Search the data below for lines that include the word "camera" and state how many there are, nothing else.
Start of MATERIALS PROVIDED
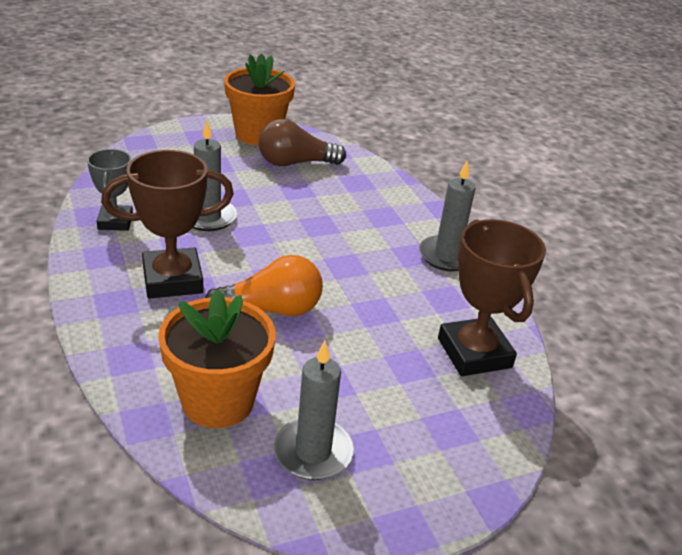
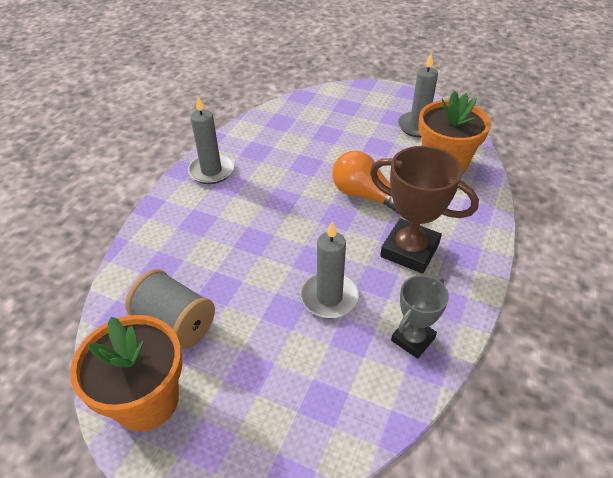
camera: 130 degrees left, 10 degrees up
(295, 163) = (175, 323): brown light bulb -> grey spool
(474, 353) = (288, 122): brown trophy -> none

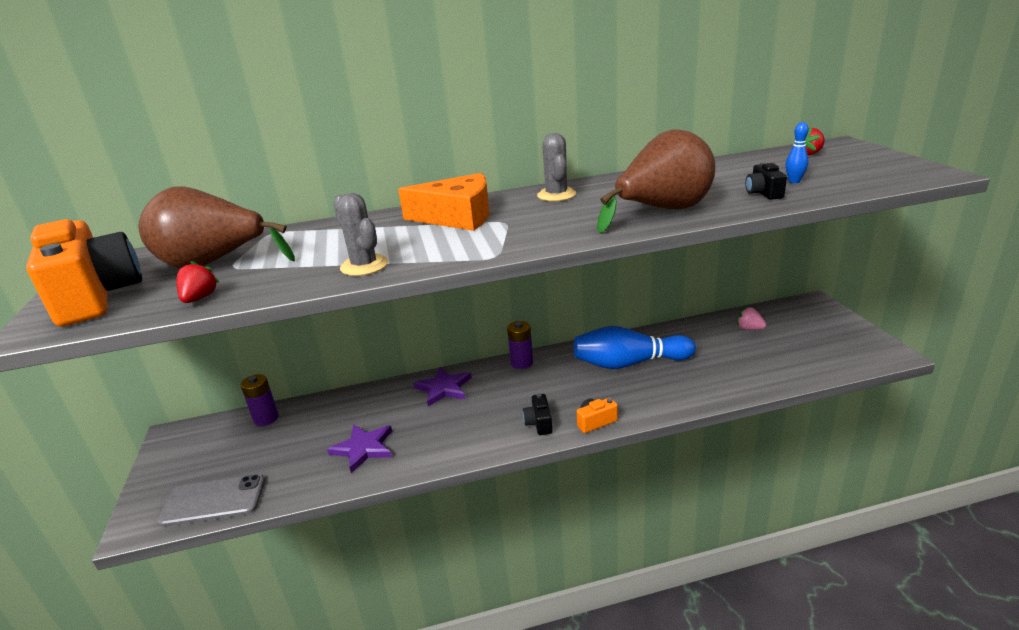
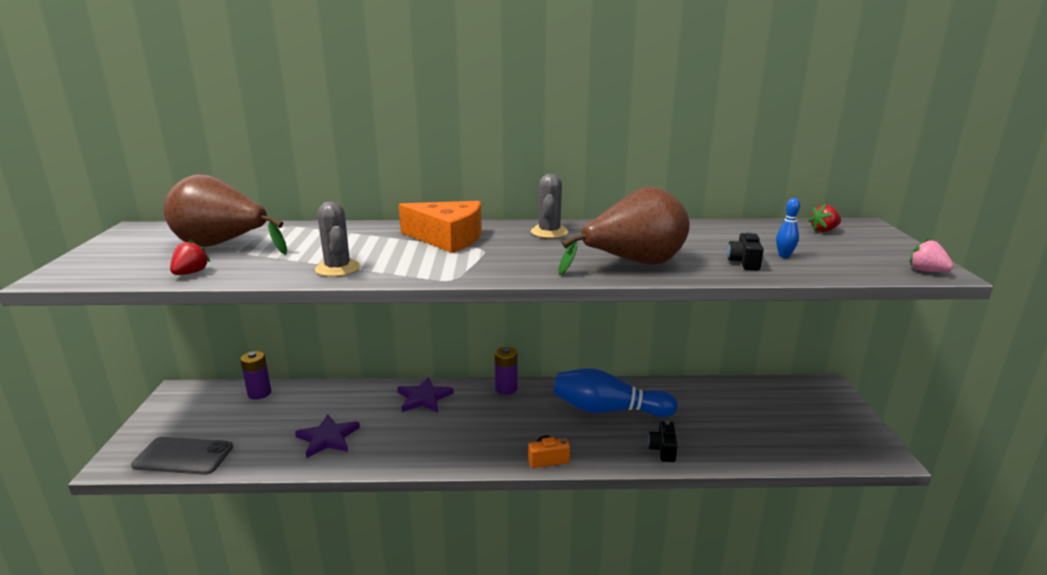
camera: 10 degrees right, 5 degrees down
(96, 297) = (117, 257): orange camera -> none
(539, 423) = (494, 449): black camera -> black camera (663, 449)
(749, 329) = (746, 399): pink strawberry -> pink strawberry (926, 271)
End of MATERIALS PROVIDED
• ANSWER TO THE EXERCISE: 4